▶ [Input data]:
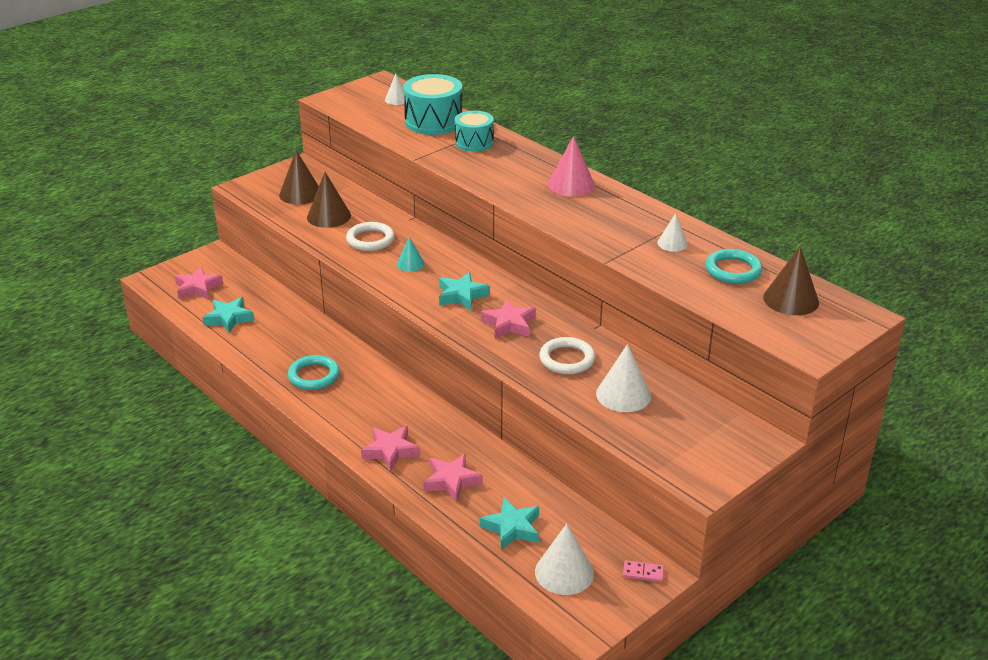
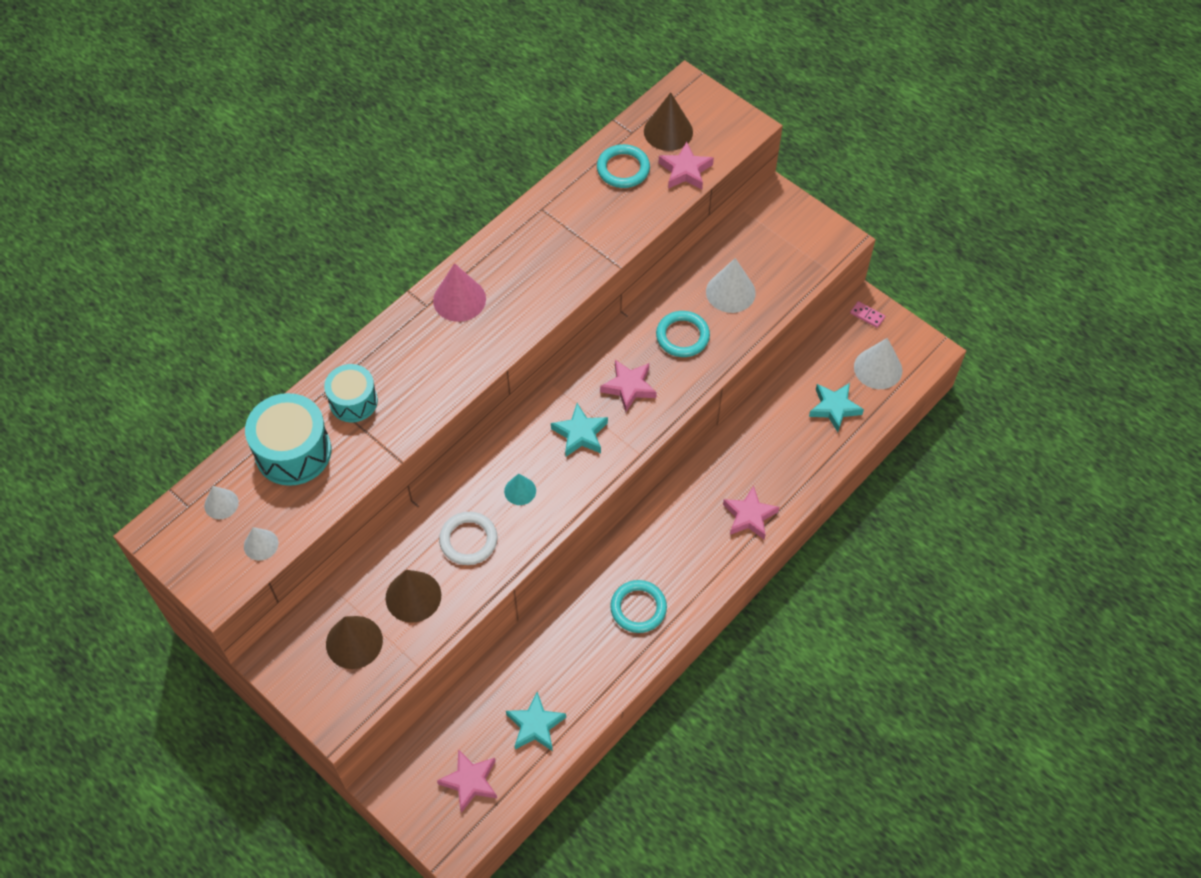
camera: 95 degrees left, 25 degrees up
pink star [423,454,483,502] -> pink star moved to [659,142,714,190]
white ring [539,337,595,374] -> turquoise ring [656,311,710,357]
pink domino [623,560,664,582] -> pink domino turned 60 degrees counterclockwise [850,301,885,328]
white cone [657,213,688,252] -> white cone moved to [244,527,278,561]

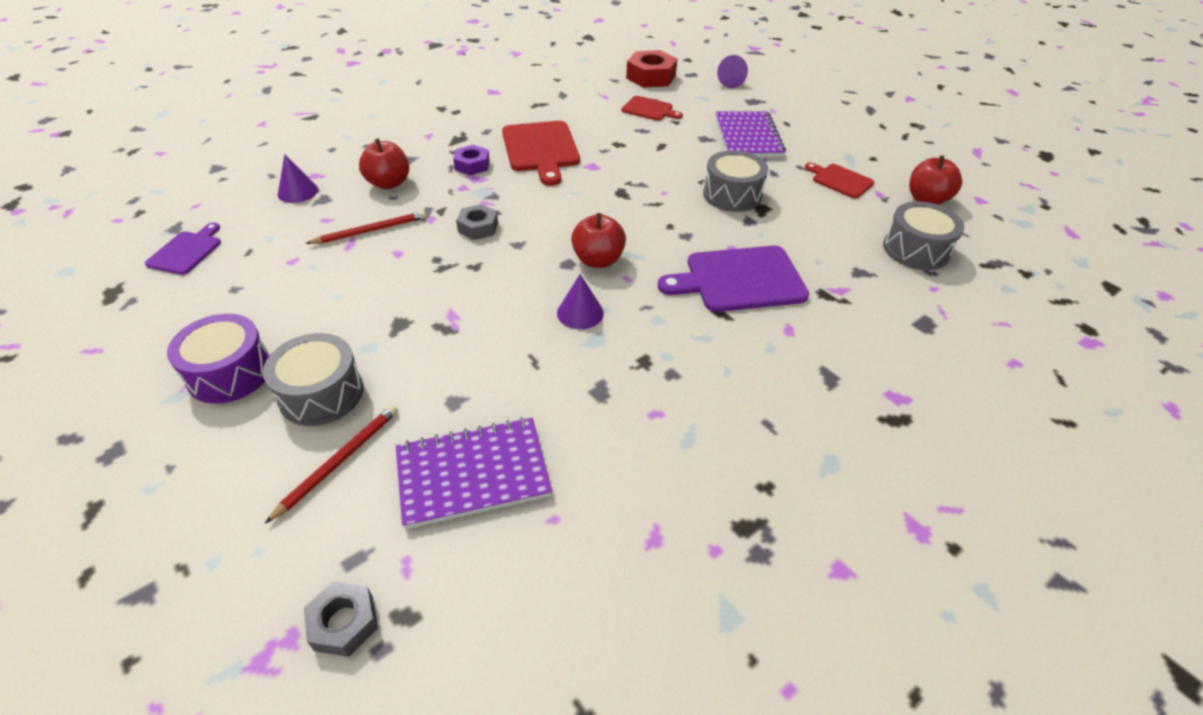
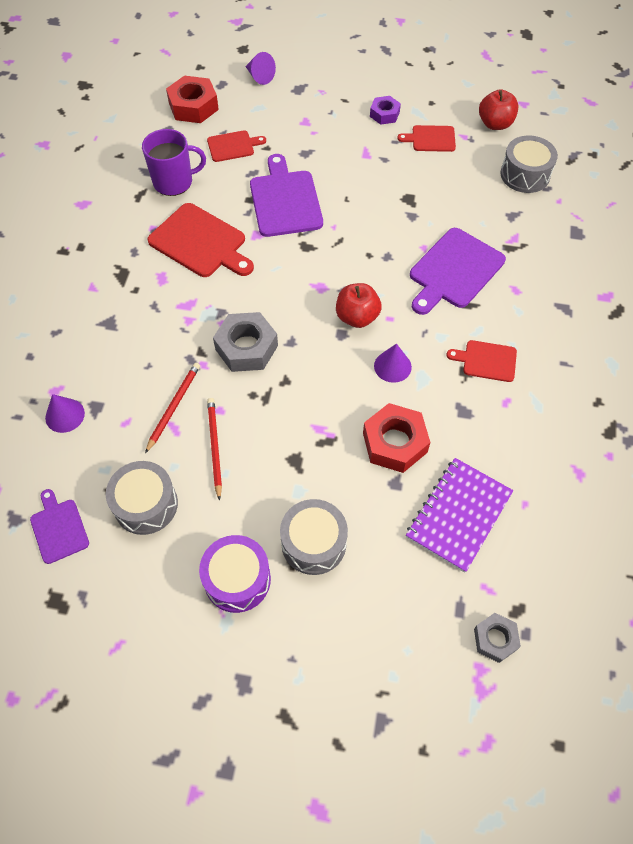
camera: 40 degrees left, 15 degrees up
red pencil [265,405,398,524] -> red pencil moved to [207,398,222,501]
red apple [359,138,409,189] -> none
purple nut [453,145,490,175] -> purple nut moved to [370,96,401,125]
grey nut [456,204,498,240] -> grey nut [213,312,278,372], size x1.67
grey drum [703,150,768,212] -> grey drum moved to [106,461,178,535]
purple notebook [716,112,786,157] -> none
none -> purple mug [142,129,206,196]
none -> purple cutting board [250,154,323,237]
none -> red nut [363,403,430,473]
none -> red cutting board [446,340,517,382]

▶ [What you are asked to do]:
Print once more, exactly, the lines that start at the top of the records above and end at the line with "pink domino [623,560,664,582]", skipping all pictures.

▶ [Written answer]:
camera: 95 degrees left, 25 degrees up
pink star [423,454,483,502] -> pink star moved to [659,142,714,190]
white ring [539,337,595,374] -> turquoise ring [656,311,710,357]
pink domino [623,560,664,582] -> pink domino turned 60 degrees counterclockwise [850,301,885,328]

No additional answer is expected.